#### [WHAT IS NEEDED]
Reproduce, from the lines below, exactly the stretch that begins at the line containing "purple semicircle: rotated" and ends at the line containing "black line: moved 13 px down", both included.

#### [DATA EXTRACT]
━━━━━━━━━━
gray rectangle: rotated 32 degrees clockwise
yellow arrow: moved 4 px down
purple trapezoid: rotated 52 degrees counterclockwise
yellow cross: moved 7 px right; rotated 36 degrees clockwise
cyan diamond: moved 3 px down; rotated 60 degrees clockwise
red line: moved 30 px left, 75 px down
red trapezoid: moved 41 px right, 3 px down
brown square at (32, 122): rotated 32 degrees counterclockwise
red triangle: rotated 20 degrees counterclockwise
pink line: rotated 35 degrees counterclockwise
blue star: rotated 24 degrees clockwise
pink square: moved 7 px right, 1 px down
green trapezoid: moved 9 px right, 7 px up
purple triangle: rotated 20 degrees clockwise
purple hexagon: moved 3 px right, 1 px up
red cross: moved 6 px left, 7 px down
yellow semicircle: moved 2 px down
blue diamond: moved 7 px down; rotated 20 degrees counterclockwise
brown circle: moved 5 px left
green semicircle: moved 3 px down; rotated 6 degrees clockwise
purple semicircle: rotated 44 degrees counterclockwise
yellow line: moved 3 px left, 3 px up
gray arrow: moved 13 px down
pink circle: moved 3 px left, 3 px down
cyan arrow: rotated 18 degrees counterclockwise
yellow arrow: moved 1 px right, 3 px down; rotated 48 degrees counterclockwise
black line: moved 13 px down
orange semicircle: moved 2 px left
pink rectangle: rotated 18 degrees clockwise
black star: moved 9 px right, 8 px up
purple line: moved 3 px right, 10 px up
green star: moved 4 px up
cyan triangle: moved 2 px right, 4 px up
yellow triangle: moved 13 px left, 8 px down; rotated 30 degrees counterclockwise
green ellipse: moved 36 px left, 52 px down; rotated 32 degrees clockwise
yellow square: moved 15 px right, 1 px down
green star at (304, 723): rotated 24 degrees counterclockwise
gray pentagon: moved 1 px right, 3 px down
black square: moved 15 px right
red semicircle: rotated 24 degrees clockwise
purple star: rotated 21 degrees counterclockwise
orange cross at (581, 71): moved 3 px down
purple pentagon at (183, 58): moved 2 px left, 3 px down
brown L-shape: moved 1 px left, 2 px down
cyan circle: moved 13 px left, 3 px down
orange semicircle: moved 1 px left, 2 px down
━━━━━━━━━━
#### [RESULT BELOW]
purple semicircle: rotated 44 degrees counterclockwise
yellow line: moved 3 px left, 3 px up
gray arrow: moved 13 px down
pink circle: moved 3 px left, 3 px down
cyan arrow: rotated 18 degrees counterclockwise
yellow arrow: moved 1 px right, 3 px down; rotated 48 degrees counterclockwise
black line: moved 13 px down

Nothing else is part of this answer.